==== Task material ====

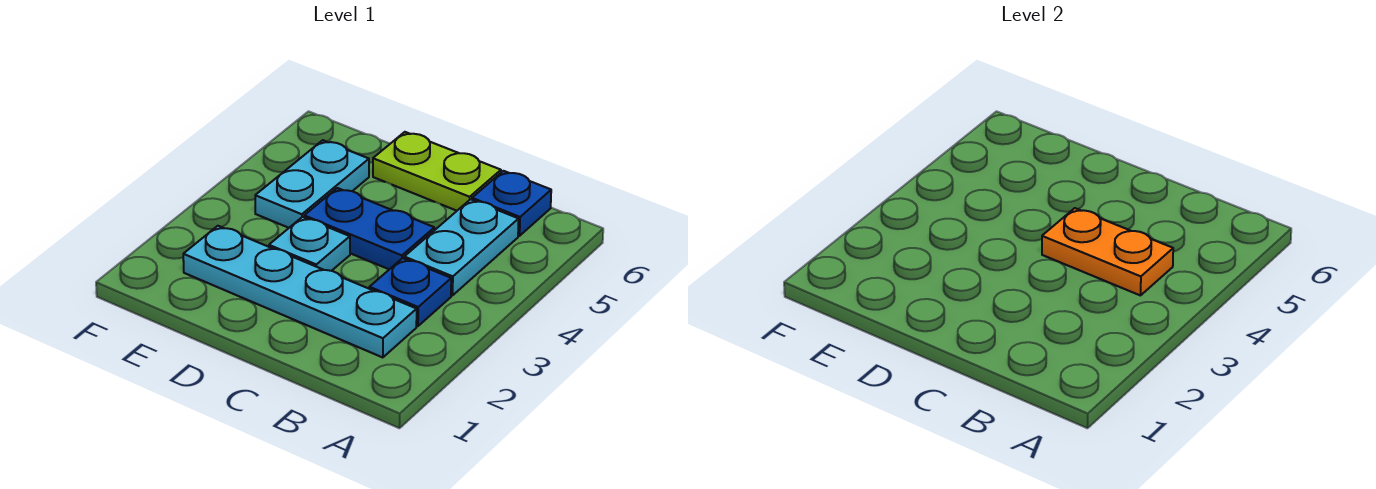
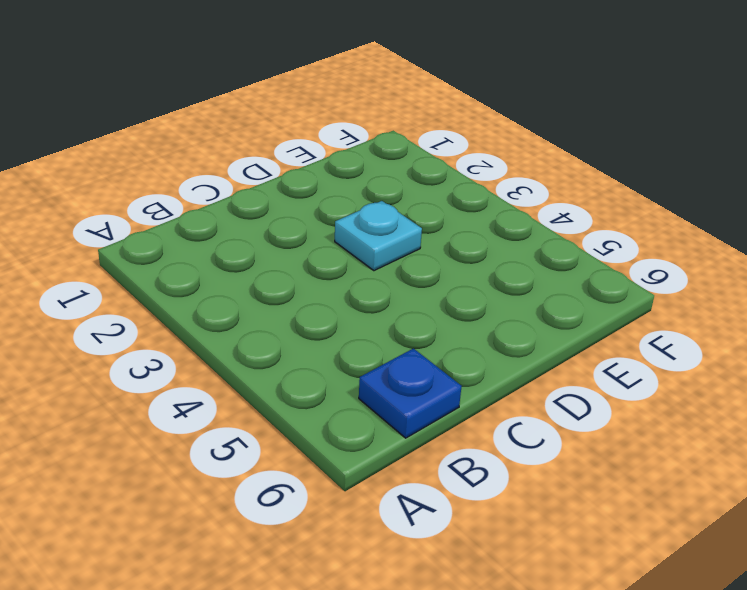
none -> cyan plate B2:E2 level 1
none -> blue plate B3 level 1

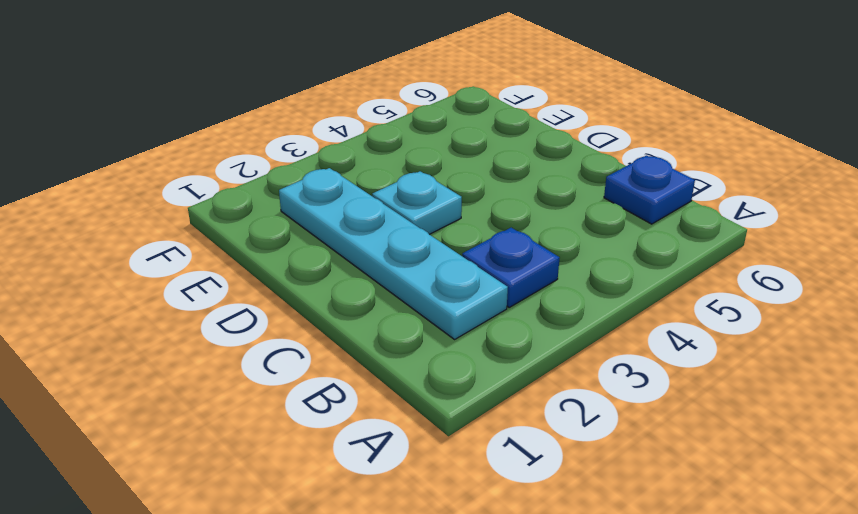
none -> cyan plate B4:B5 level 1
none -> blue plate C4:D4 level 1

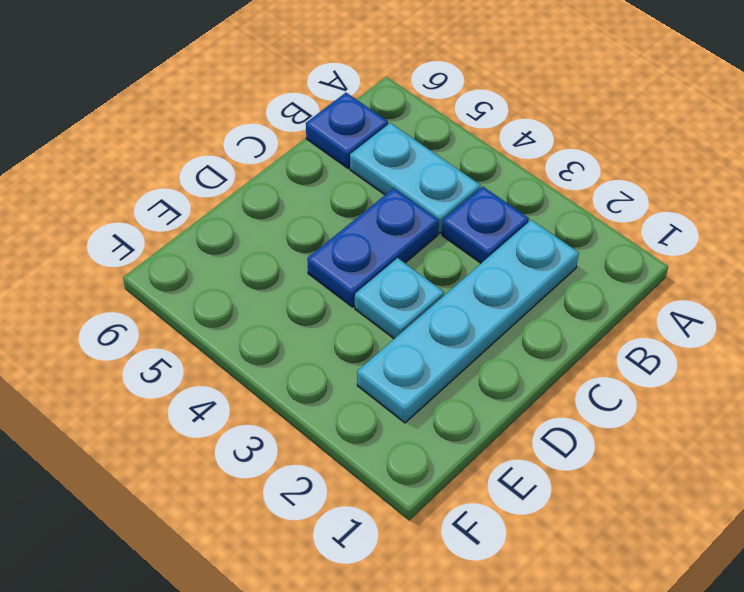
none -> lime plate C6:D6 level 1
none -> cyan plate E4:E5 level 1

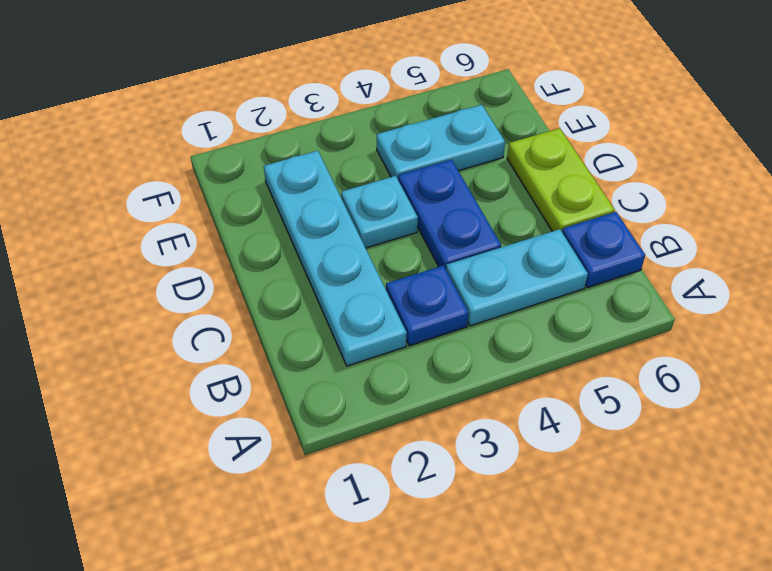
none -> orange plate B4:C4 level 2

====
==== Task material ====

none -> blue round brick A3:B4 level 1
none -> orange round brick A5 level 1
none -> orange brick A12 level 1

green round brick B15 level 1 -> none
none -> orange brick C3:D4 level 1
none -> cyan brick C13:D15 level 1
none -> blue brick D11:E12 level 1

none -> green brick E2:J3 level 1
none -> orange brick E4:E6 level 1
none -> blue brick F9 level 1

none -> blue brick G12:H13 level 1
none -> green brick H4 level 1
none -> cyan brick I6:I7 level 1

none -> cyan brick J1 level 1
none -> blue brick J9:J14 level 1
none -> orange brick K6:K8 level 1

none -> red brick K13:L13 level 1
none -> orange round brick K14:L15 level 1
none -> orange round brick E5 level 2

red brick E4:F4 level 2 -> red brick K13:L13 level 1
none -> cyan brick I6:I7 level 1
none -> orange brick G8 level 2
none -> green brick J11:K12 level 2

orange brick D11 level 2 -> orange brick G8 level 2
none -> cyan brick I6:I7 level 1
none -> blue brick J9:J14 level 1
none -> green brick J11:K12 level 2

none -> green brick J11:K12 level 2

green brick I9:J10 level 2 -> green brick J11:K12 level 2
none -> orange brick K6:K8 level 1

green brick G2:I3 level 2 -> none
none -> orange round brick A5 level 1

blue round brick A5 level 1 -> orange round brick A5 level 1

====

Write out, from the lines above, only those from the line with "none -> orange brick C3:D4 level 1" to the line with "blue round brick A5", exactly as given, including the first and the last.

none -> orange brick C3:D4 level 1
none -> cyan brick C13:D15 level 1
none -> blue brick D11:E12 level 1

none -> green brick E2:J3 level 1
none -> orange brick E4:E6 level 1
none -> blue brick F9 level 1

none -> blue brick G12:H13 level 1
none -> green brick H4 level 1
none -> cyan brick I6:I7 level 1

none -> cyan brick J1 level 1
none -> blue brick J9:J14 level 1
none -> orange brick K6:K8 level 1

none -> red brick K13:L13 level 1
none -> orange round brick K14:L15 level 1
none -> orange round brick E5 level 2

red brick E4:F4 level 2 -> red brick K13:L13 level 1
none -> cyan brick I6:I7 level 1
none -> orange brick G8 level 2
none -> green brick J11:K12 level 2

orange brick D11 level 2 -> orange brick G8 level 2
none -> cyan brick I6:I7 level 1
none -> blue brick J9:J14 level 1
none -> green brick J11:K12 level 2

none -> green brick J11:K12 level 2

green brick I9:J10 level 2 -> green brick J11:K12 level 2
none -> orange brick K6:K8 level 1

green brick G2:I3 level 2 -> none
none -> orange round brick A5 level 1

blue round brick A5 level 1 -> orange round brick A5 level 1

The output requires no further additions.